▶ **WORK INSTRUCTION**:
The answer is every line of the records that holds the word "right", copied in full.

BEGIN GIVEN DATA

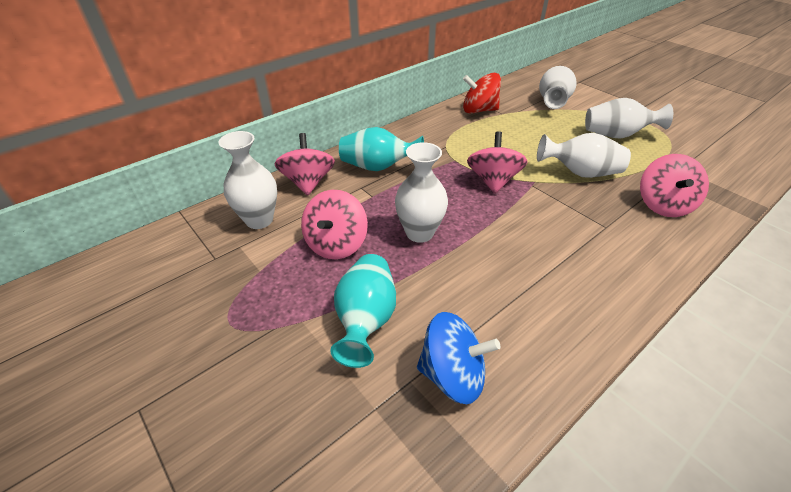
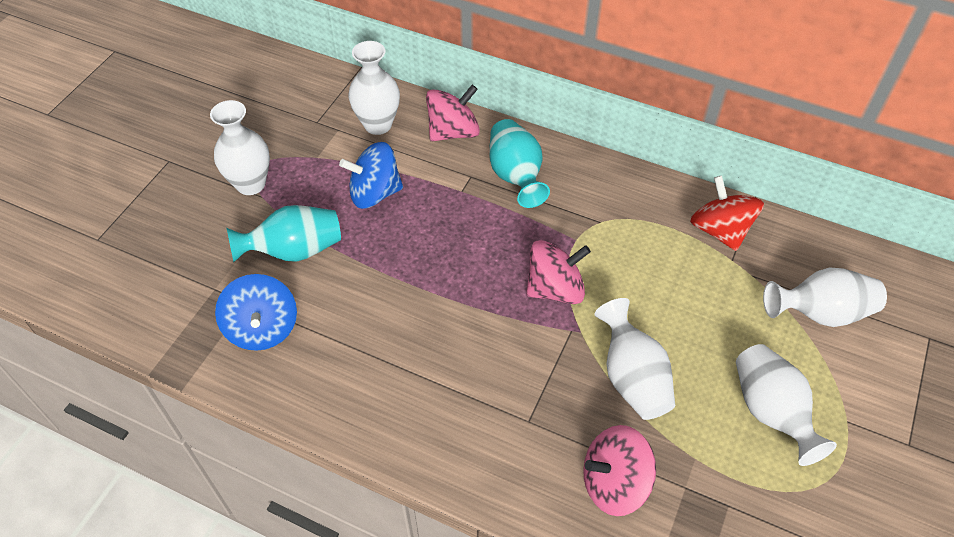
camera: 65 degrees right, 10 degrees up
(336, 244) = (374, 193): pink spinning top -> blue spinning top
(419, 233) = (424, 250): white vase -> white vase (251, 184)

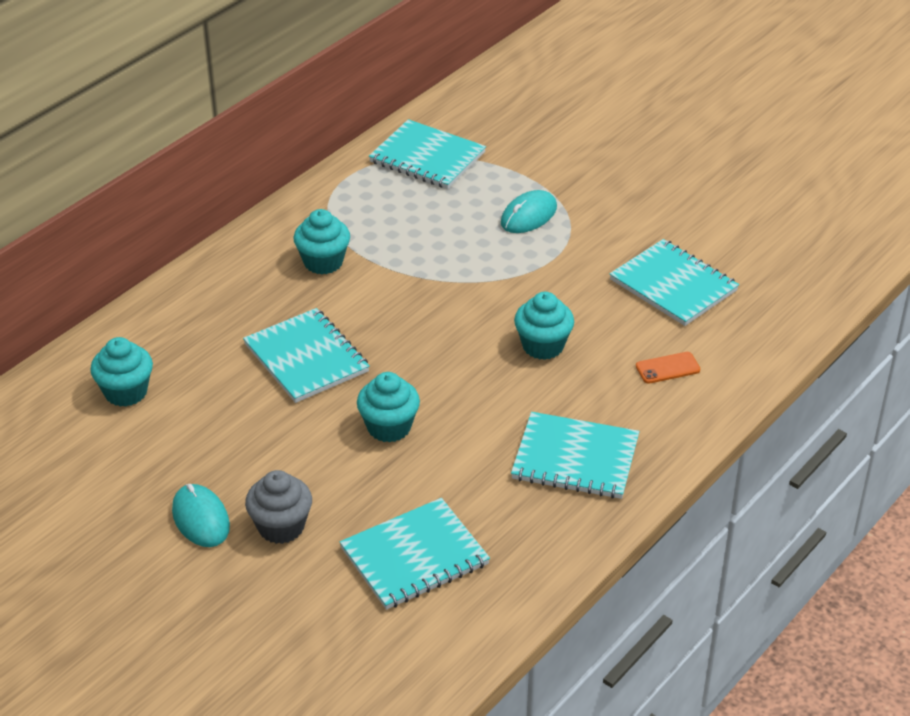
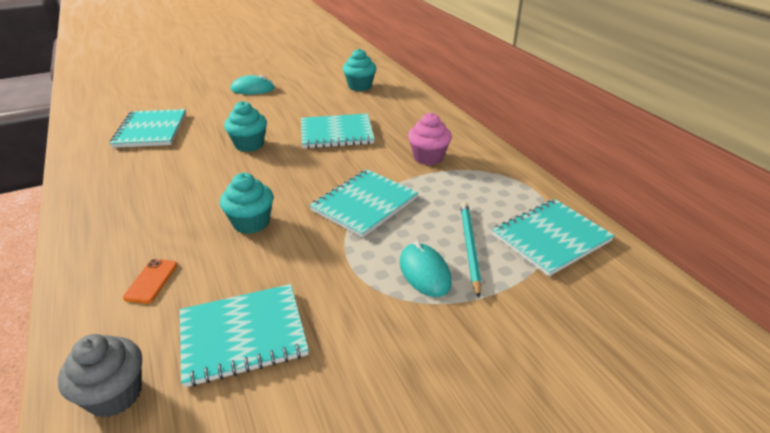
camera: 115 degrees right, 5 degrees down
(281, 527) = (221, 104): grey cupcake -> grey cupcake (115, 394)
(323, 262) = (428, 157): turquoise cupcake -> pink cupcake
(475, 199) = (469, 247): none -> turquoise pencil
(575, 459) = (134, 200): turquoise notebook -> turquoise notebook (364, 204)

END GIVEN DATA

▶ **SOLUTION TO THIS TASK**:
camera: 65 degrees right, 10 degrees up
camera: 115 degrees right, 5 degrees down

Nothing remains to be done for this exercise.